**INSTRUCTION:** From the line that contains "pink cone [527,459,556,500]" to the end of the entries, write out every line exactly, including both ends, and nothing more.

RECORDS: Begin

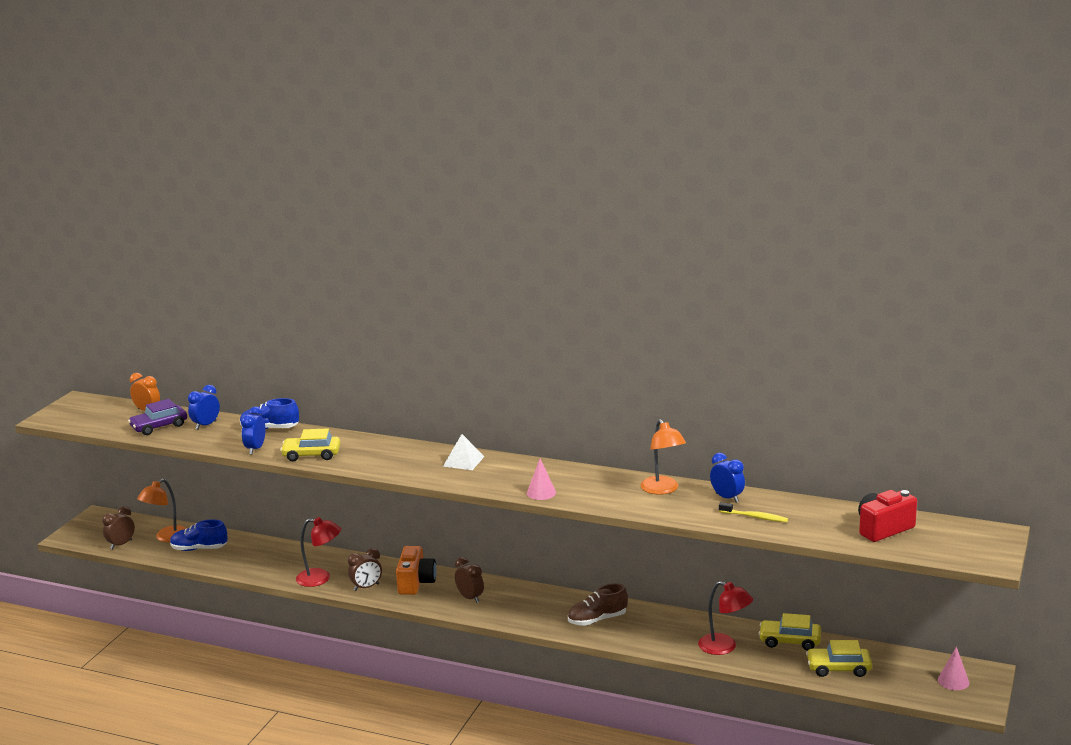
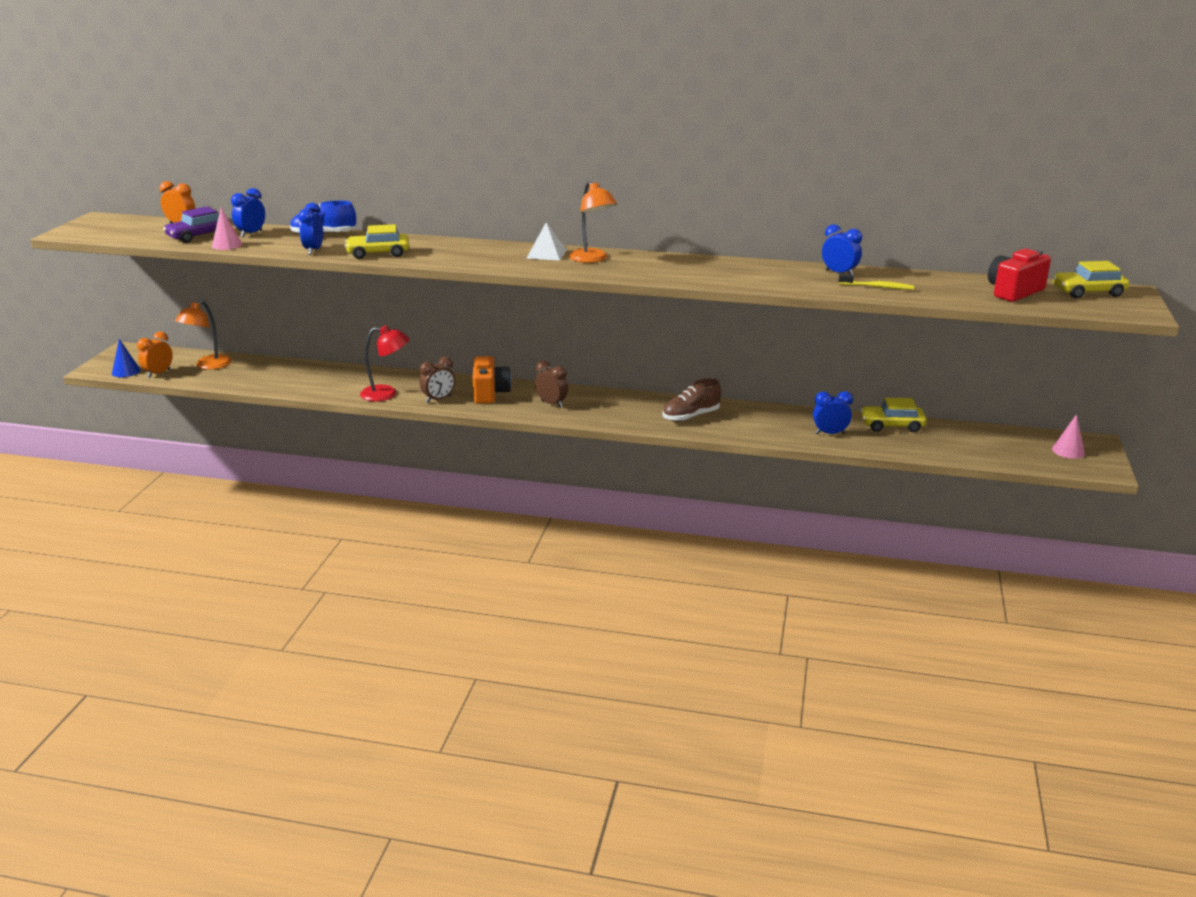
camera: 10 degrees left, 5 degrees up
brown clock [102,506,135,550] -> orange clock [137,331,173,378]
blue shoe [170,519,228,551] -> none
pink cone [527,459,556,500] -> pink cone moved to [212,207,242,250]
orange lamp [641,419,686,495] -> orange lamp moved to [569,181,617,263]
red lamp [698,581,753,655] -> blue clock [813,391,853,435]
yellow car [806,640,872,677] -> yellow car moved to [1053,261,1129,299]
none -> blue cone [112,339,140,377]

RECORDS: End

**EXERCISE RESPONSE:**
pink cone [527,459,556,500] -> pink cone moved to [212,207,242,250]
orange lamp [641,419,686,495] -> orange lamp moved to [569,181,617,263]
red lamp [698,581,753,655] -> blue clock [813,391,853,435]
yellow car [806,640,872,677] -> yellow car moved to [1053,261,1129,299]
none -> blue cone [112,339,140,377]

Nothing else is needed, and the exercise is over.